### TASK DIRECTIONS
Determine how many of the lines below hold the word "none". Give the number and nothing else.

Dataset records:
*** Begin section ***

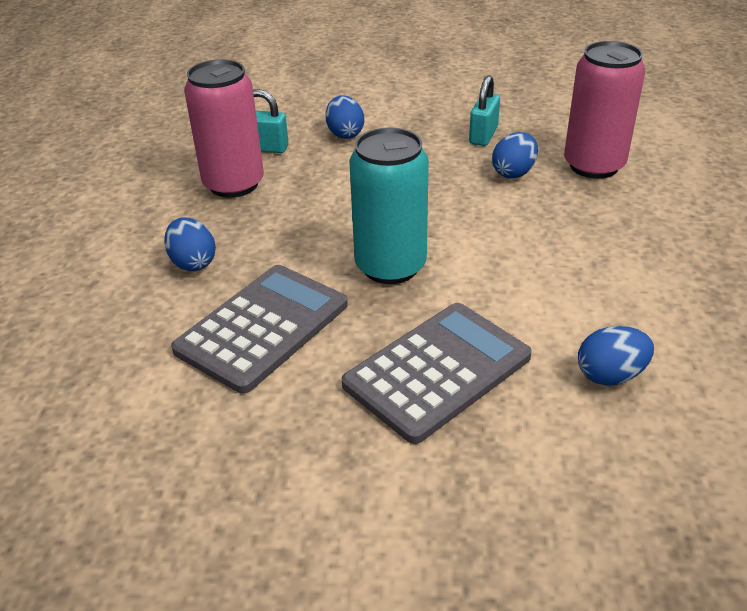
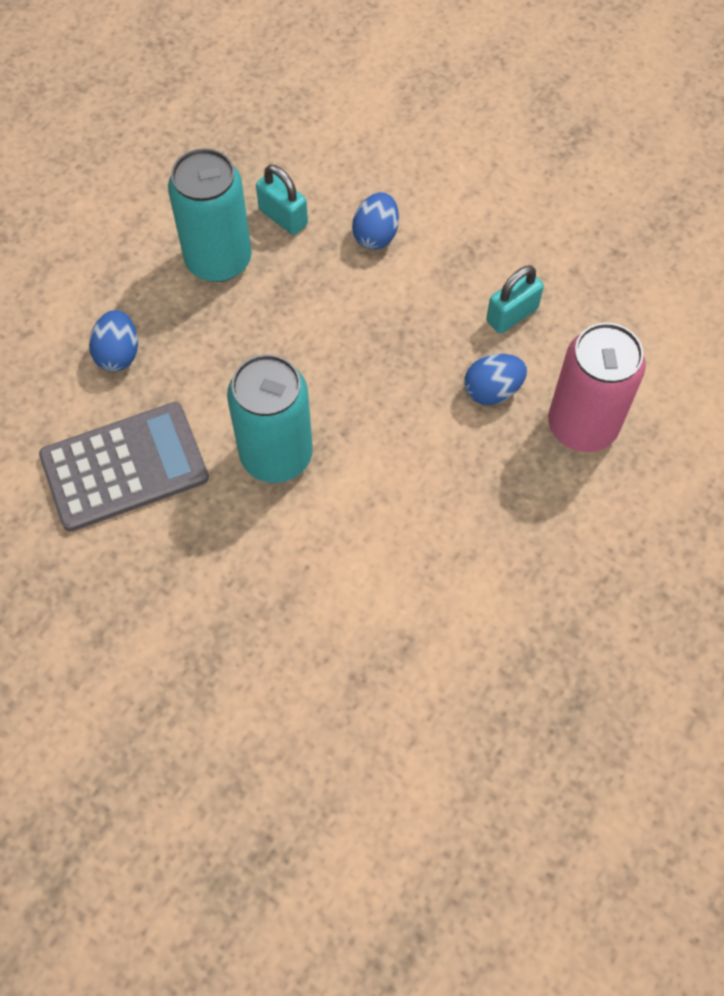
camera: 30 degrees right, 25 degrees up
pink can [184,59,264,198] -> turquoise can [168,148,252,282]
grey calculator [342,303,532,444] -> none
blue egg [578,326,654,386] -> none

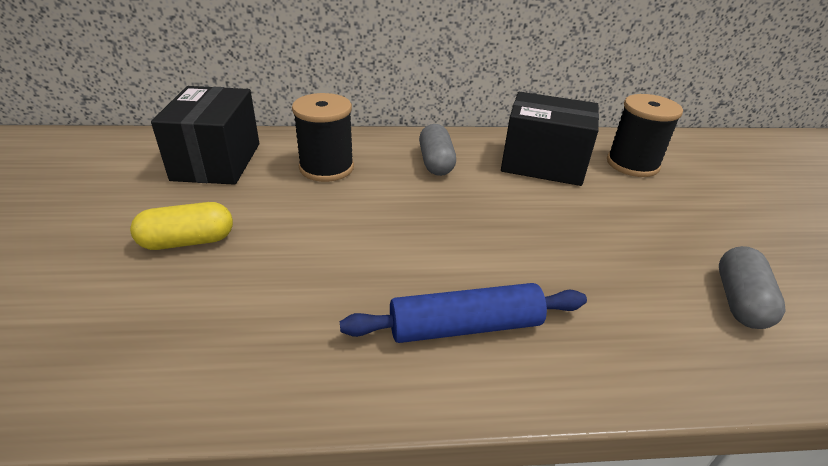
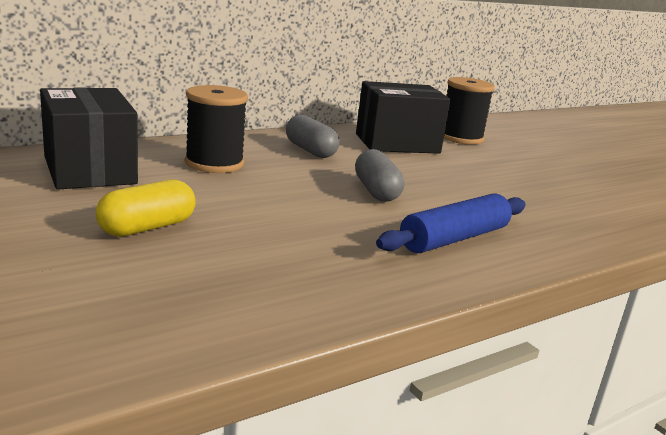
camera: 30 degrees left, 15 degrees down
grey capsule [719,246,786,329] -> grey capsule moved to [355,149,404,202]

*** End section ***

### EXERCISE RESPONSE
2